• [TASK DESCRIPTION] Exact copy, no pictures: reproduce the lines from the one that holds "(387, 309) = (361, 270): purple" through the end of the entries.

• [EXERCISE MATERIALS]
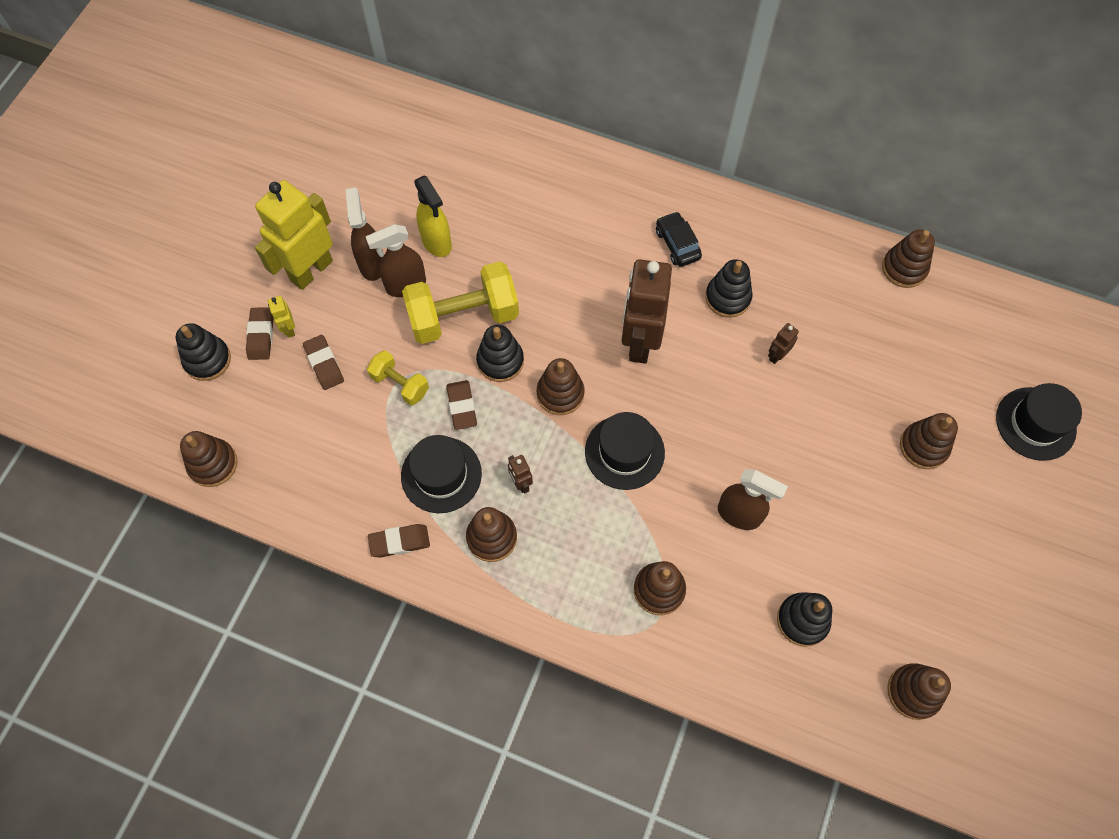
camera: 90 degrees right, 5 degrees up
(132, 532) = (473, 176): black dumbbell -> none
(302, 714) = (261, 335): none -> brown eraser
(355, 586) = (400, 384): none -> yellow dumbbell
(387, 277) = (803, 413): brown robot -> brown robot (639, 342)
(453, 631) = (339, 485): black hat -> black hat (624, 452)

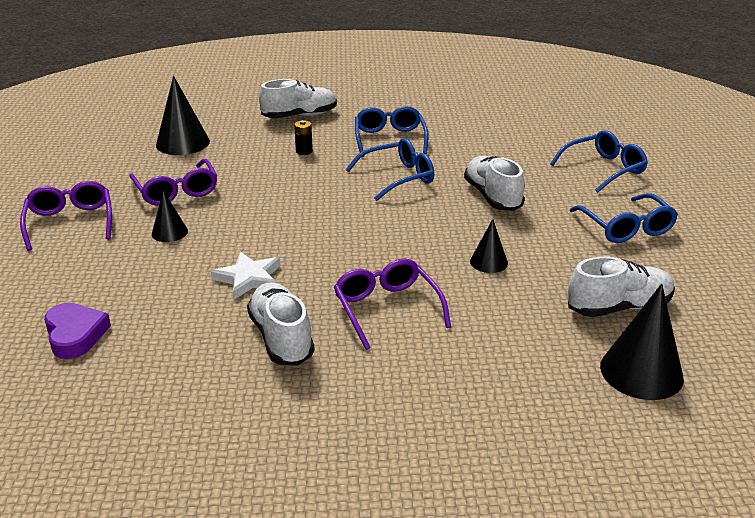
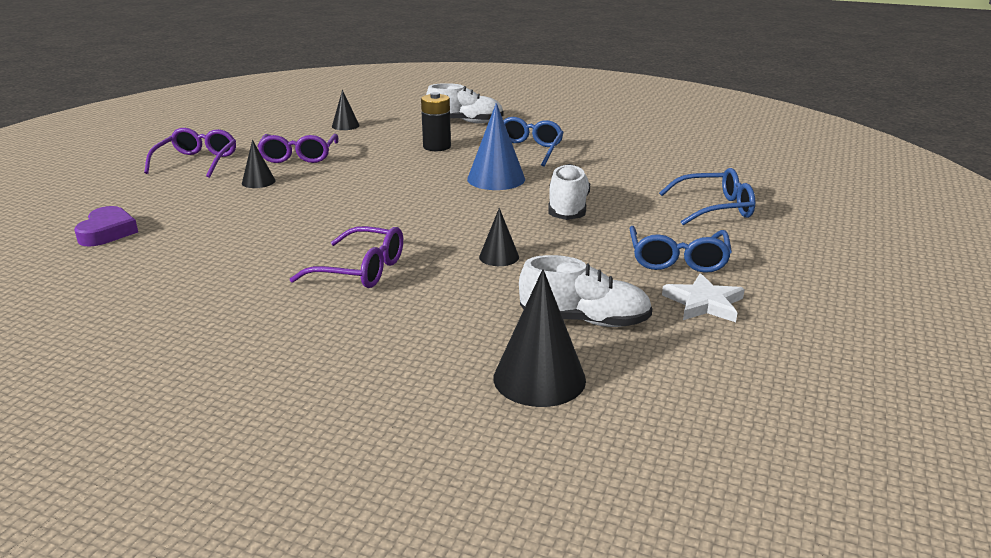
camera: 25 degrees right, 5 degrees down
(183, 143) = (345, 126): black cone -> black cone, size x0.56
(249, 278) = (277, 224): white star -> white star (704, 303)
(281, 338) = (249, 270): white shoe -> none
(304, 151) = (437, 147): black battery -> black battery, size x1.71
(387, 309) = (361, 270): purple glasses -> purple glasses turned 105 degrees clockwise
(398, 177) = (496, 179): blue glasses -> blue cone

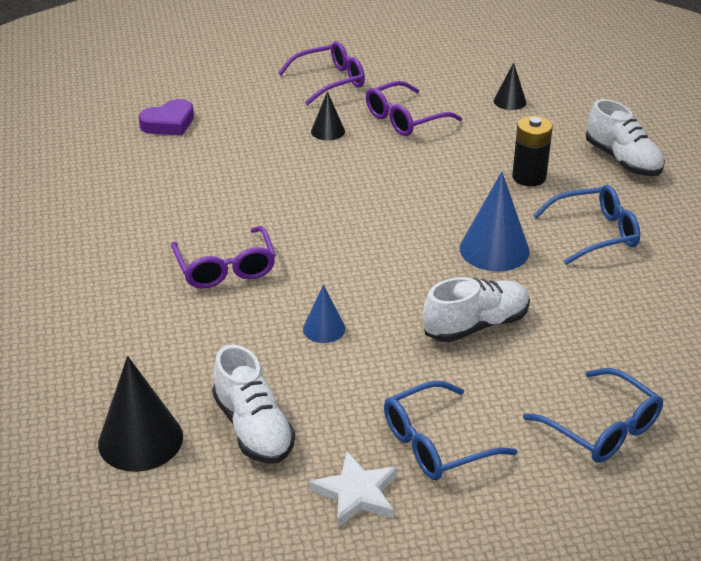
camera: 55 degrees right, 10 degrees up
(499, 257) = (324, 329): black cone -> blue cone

• [RESPONSE TO THE TASK]
(387, 309) = (361, 270): purple glasses -> purple glasses turned 105 degrees clockwise
(398, 177) = (496, 179): blue glasses -> blue cone

camera: 55 degrees right, 10 degrees up
(499, 257) = (324, 329): black cone -> blue cone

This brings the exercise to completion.